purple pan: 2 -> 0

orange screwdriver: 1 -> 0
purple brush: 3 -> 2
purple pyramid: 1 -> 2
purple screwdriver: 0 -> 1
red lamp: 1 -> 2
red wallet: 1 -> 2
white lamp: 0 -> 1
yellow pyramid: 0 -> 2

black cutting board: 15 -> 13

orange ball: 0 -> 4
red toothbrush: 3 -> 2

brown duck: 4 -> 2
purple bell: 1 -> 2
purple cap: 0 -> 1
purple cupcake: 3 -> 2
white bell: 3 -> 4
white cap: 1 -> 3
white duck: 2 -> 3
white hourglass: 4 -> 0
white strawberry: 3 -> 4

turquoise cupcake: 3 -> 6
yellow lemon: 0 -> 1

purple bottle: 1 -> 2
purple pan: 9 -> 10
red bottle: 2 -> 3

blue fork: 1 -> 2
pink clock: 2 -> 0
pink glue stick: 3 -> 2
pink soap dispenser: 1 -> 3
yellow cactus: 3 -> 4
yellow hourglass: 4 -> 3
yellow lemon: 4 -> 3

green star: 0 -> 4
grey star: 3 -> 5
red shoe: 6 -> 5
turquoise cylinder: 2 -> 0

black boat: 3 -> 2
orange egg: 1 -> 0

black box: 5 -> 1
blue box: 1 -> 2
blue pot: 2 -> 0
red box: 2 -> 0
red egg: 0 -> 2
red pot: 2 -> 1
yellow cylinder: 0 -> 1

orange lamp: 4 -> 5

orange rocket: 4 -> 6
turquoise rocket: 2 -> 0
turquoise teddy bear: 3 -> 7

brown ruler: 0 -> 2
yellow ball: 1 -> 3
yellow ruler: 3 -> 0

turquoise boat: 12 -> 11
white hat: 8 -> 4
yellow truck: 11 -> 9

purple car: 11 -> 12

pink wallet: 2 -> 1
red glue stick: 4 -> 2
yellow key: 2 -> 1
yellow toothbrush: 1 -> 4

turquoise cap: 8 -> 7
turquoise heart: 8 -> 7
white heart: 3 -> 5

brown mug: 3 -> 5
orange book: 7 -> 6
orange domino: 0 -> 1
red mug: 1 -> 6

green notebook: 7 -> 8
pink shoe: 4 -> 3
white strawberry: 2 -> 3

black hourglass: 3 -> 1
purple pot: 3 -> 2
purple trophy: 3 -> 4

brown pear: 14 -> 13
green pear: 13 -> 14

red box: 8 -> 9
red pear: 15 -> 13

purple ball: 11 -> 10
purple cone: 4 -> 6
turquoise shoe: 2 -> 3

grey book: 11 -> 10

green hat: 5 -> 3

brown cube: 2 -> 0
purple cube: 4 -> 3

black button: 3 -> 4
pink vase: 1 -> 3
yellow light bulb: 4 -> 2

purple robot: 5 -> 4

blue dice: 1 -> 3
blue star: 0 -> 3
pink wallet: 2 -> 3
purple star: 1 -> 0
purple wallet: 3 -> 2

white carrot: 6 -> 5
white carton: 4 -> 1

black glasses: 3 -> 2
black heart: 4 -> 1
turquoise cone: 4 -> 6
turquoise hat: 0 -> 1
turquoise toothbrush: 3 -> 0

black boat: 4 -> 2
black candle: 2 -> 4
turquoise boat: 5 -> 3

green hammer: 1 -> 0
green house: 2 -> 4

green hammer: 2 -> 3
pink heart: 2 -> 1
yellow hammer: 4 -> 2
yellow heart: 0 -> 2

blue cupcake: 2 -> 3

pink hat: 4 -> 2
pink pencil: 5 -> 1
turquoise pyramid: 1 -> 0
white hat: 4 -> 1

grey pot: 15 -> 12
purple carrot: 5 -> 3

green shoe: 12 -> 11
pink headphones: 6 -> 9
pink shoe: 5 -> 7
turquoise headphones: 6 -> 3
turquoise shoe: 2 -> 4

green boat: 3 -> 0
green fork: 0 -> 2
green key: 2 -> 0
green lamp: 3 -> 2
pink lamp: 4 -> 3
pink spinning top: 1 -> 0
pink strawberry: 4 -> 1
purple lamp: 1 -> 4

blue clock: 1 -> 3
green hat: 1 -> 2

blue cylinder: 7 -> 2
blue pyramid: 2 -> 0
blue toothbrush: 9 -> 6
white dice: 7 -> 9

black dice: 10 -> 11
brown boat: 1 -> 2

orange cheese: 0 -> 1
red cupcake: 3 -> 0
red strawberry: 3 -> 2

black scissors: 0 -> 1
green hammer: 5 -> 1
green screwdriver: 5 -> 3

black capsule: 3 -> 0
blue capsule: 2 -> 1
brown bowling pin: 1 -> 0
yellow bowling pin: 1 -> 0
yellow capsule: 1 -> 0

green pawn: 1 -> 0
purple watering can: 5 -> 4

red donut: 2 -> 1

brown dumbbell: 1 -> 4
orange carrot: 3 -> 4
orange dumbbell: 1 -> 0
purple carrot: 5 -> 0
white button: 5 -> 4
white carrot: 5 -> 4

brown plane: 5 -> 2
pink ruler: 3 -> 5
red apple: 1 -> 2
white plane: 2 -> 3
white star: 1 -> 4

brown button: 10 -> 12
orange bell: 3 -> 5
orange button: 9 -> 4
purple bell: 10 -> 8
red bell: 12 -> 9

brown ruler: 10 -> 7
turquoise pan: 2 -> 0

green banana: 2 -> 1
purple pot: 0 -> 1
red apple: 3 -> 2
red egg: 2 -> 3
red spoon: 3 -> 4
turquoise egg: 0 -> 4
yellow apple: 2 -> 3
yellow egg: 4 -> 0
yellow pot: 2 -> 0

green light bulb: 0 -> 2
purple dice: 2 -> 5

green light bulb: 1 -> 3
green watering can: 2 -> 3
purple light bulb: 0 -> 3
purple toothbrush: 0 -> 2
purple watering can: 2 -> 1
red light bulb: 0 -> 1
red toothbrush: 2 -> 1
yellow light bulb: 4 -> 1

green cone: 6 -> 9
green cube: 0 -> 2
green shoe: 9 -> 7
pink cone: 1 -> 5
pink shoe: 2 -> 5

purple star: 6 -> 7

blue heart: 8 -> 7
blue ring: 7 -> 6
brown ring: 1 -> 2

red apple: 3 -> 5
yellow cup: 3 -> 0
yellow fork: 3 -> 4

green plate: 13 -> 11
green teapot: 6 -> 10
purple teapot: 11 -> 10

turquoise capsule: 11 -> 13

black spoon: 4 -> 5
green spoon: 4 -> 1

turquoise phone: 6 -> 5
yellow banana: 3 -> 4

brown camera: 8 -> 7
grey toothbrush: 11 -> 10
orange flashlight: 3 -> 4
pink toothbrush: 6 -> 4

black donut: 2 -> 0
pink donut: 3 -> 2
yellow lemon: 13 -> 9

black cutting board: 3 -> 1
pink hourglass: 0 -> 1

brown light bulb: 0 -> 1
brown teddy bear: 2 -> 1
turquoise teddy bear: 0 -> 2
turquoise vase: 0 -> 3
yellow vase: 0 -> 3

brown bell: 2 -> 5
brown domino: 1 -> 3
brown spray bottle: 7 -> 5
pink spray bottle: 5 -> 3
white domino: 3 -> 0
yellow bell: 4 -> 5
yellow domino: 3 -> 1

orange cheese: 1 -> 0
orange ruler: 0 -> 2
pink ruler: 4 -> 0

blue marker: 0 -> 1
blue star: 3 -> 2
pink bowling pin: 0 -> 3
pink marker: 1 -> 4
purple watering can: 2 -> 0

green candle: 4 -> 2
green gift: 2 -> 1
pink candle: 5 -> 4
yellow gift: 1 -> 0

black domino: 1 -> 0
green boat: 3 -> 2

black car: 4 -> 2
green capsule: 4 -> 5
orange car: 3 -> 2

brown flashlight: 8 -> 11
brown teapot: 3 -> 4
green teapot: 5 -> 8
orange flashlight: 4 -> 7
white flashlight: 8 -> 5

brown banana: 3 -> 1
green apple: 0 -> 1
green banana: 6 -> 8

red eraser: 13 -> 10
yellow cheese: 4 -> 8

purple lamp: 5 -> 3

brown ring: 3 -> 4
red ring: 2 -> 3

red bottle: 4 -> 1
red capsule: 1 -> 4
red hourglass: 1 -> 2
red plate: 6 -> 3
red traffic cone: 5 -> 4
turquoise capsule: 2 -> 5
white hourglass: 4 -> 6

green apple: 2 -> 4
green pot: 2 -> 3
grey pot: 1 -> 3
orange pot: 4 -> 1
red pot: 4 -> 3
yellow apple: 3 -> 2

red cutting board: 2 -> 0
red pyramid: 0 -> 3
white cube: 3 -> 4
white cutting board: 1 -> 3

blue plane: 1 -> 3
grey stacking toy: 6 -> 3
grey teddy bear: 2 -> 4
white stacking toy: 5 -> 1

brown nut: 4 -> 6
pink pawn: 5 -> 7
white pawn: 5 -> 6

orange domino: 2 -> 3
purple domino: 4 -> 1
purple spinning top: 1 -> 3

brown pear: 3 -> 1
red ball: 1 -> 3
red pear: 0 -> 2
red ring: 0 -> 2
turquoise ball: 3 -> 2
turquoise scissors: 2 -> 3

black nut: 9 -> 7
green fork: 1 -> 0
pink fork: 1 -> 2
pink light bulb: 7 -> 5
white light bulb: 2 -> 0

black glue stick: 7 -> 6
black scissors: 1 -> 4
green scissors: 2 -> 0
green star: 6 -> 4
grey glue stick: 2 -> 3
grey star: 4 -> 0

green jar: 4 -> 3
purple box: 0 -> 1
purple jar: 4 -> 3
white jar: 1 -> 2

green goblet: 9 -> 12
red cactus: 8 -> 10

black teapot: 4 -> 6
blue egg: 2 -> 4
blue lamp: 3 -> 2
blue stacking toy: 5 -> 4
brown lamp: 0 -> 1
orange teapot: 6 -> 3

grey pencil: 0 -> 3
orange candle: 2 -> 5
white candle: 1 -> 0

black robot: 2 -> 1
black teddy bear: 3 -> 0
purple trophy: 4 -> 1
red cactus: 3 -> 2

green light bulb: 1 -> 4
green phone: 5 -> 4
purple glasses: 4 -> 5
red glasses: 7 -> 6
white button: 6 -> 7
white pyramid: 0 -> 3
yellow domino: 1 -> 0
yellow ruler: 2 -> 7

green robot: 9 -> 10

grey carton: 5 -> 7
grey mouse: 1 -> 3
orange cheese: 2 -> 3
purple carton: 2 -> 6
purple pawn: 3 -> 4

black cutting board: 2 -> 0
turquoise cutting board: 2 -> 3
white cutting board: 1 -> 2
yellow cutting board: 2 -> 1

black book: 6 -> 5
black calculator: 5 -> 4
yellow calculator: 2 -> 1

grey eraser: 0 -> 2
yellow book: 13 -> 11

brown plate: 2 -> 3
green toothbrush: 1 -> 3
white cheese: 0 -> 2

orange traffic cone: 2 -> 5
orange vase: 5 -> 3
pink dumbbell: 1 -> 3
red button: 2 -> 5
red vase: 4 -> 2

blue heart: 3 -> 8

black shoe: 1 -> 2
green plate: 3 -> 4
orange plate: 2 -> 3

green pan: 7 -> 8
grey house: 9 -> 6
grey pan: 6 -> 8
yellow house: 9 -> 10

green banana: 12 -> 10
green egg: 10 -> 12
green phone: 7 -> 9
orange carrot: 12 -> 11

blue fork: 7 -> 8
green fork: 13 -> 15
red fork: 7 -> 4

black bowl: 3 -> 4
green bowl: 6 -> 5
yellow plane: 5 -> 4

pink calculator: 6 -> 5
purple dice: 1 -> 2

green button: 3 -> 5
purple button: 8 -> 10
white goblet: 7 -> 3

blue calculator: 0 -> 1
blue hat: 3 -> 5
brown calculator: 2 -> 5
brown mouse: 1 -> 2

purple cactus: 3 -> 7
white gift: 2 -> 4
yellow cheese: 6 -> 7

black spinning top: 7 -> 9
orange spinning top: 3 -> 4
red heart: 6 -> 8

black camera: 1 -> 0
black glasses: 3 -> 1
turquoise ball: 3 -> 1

* * * * * * * * *

Please tally the lines of the data in which the string "boat" appears and write only the total.

▶ TASK RESPONSE
7